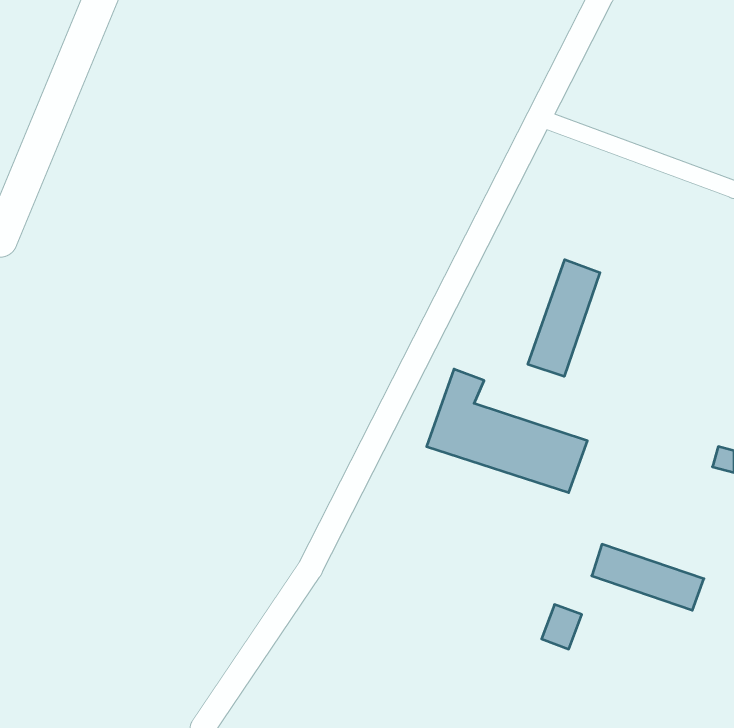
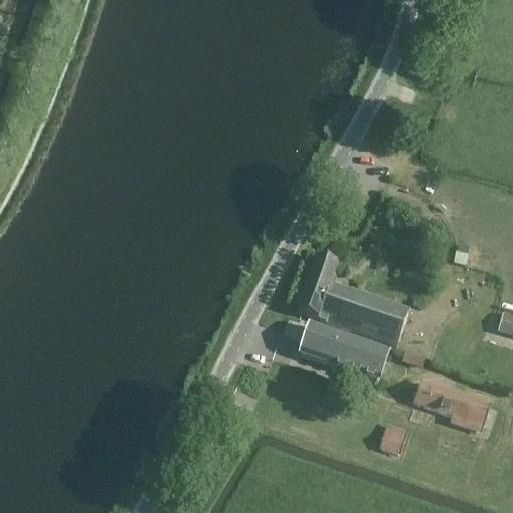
building: [528,260,600,376] -> none
building: none -> [300,324,388,380]

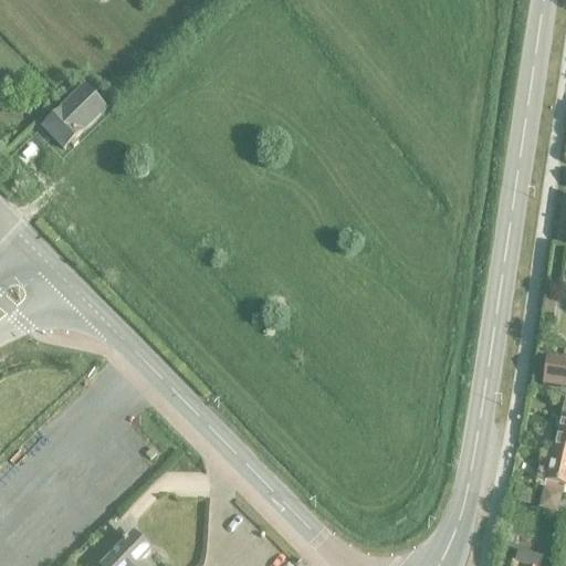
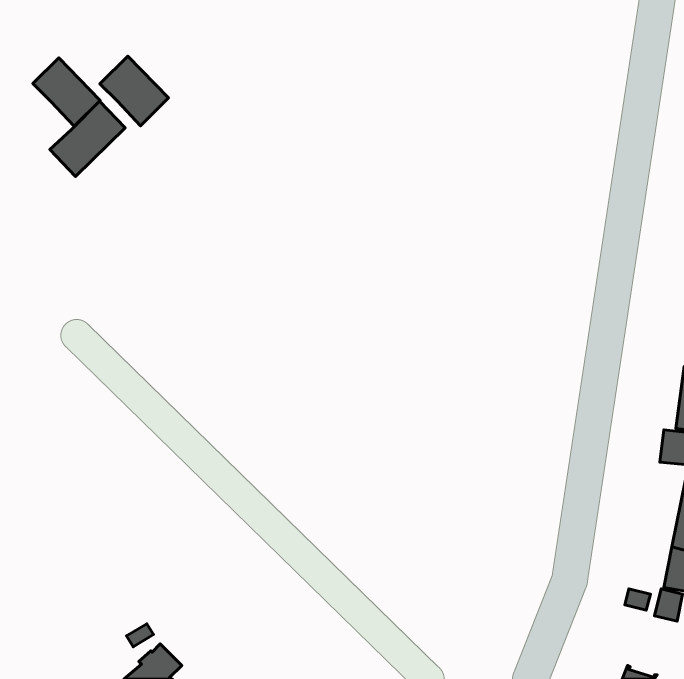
building: none -> [100,56,169,126]
building: none -> [33,58,100,126]

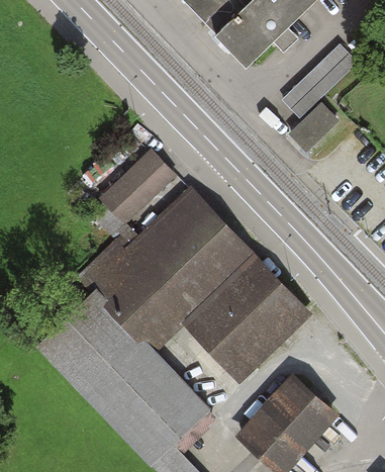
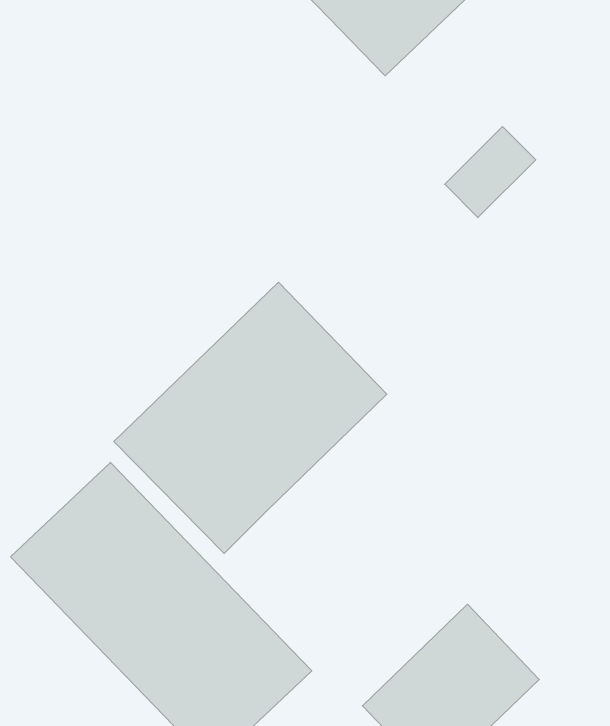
building: [279,40,355,114] -> none
building: [97,150,172,222] -> none
building: [183,253,312,381] -> none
= = =
DESCRIPTION OF THE TASK:
Return exactly the lines from the one containing "building: [279,40,355,114] -> none" through the last line of the records above, both included, and nothing else.

WRITTEN REPLY:
building: [279,40,355,114] -> none
building: [97,150,172,222] -> none
building: [183,253,312,381] -> none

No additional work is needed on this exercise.